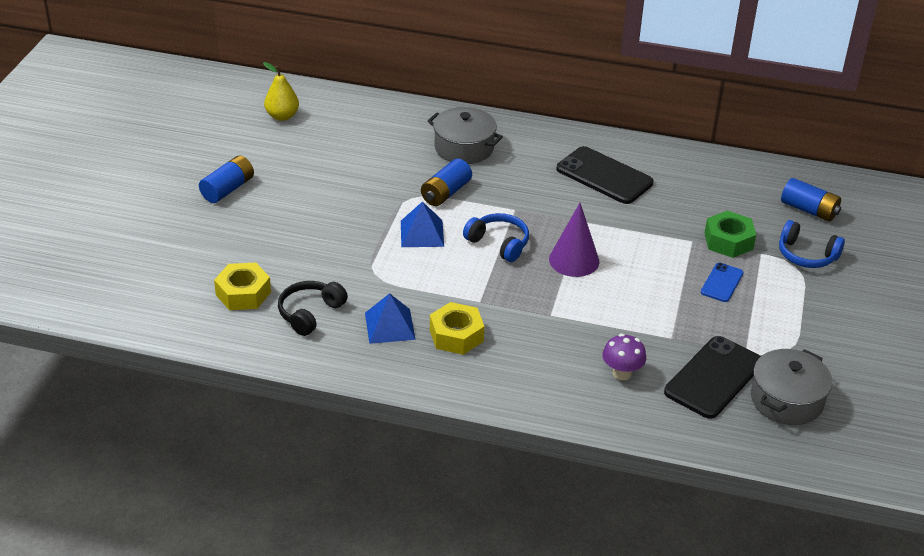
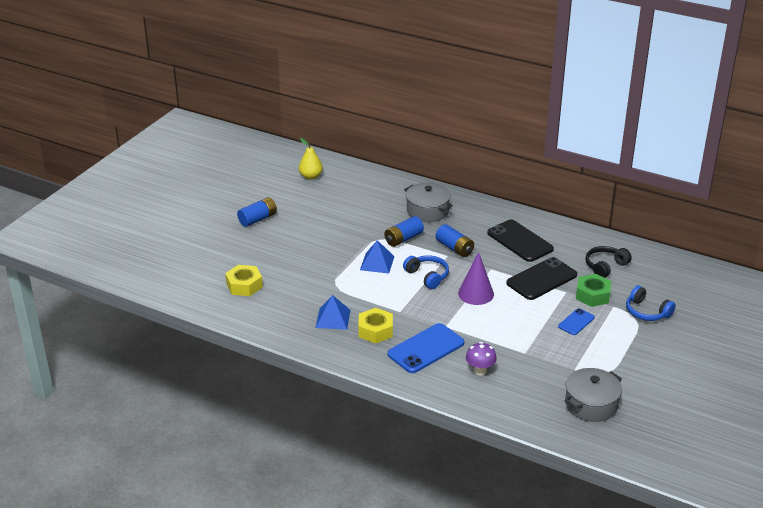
camera: 15 degrees right, 5 degrees down
black headphones [278,281,348,336] -> black headphones moved to [586,246,632,278]
black phone [664,336,761,419] -> black phone moved to [506,257,577,300]
blue battery [781,178,841,222] -> blue battery moved to [436,224,474,257]
none -> blue phone [388,323,464,373]

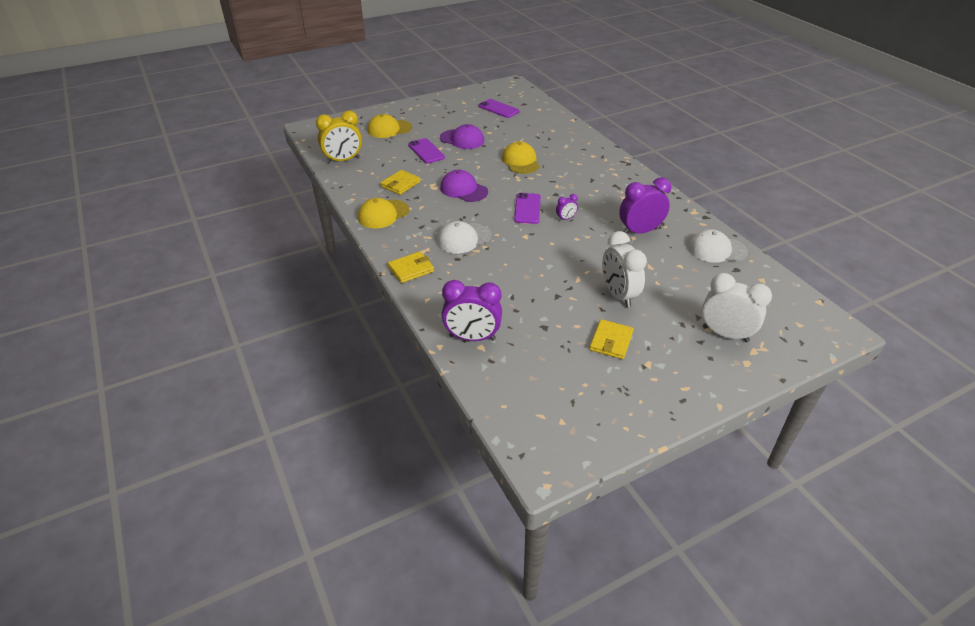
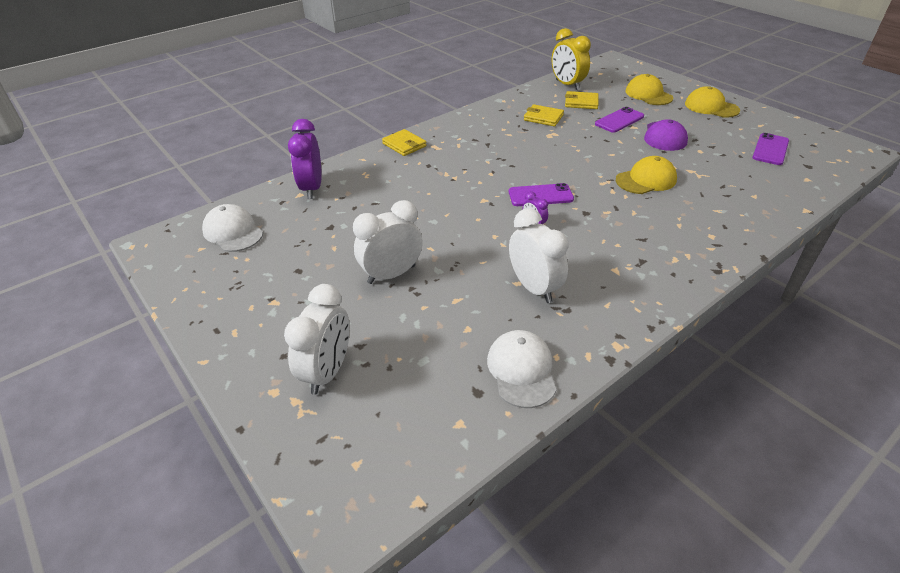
camera: 80 degrees right, 0 degrees up
yellow cap [358,198,409,228] -> yellow cap moved to [685,86,740,118]
white cap [437,221,492,254] -> white cap moved to [202,204,263,252]
purple cap [440,170,488,202] -> none
yellow wallet [589,319,634,359] -> yellow wallet moved to [565,91,599,109]
purple clock [619,177,671,234] -> white clock [509,208,569,303]

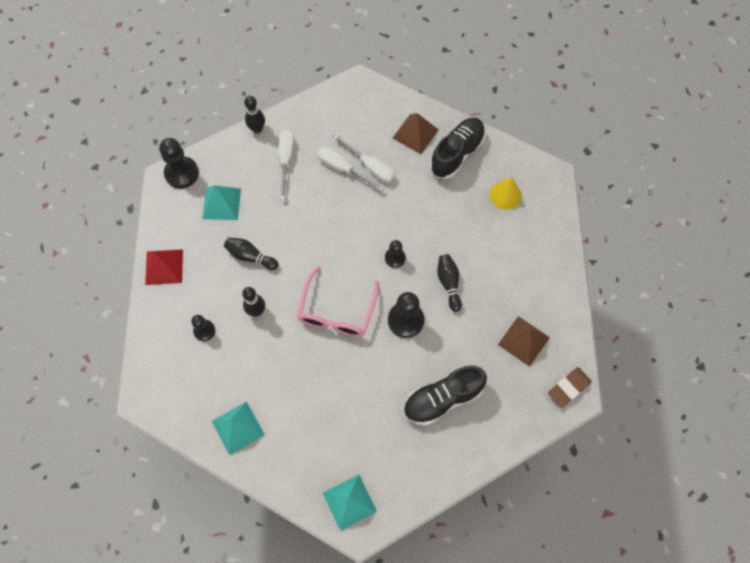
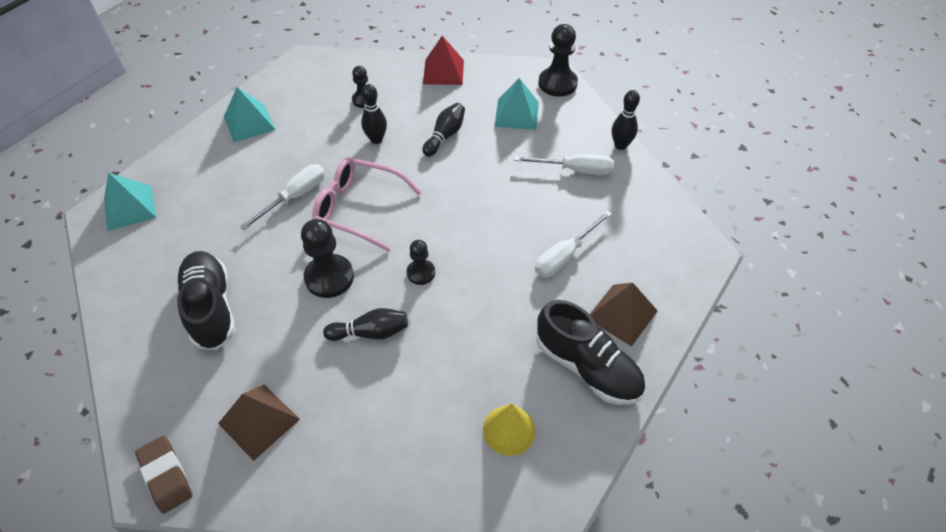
camera: 95 degrees right, 15 degrees down
white screwdriver [317,147,384,192] -> white screwdriver moved to [240,164,325,230]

== == ==

Word for word, give the data above again, without any images.

FINAL ANSWER:
camera: 15 degrees right, 5 degrees down
black headphones [278,281,348,336] -> black headphones moved to [586,246,632,278]
black phone [664,336,761,419] -> black phone moved to [506,257,577,300]
blue battery [781,178,841,222] -> blue battery moved to [436,224,474,257]
none -> blue phone [388,323,464,373]

camera: 80 degrees right, 0 degrees up
yellow cap [358,198,409,228] -> yellow cap moved to [685,86,740,118]
white cap [437,221,492,254] -> white cap moved to [202,204,263,252]
purple cap [440,170,488,202] -> none
yellow wallet [589,319,634,359] -> yellow wallet moved to [565,91,599,109]
purple clock [619,177,671,234] -> white clock [509,208,569,303]

camera: 95 degrees right, 15 degrees down
white screwdriver [317,147,384,192] -> white screwdriver moved to [240,164,325,230]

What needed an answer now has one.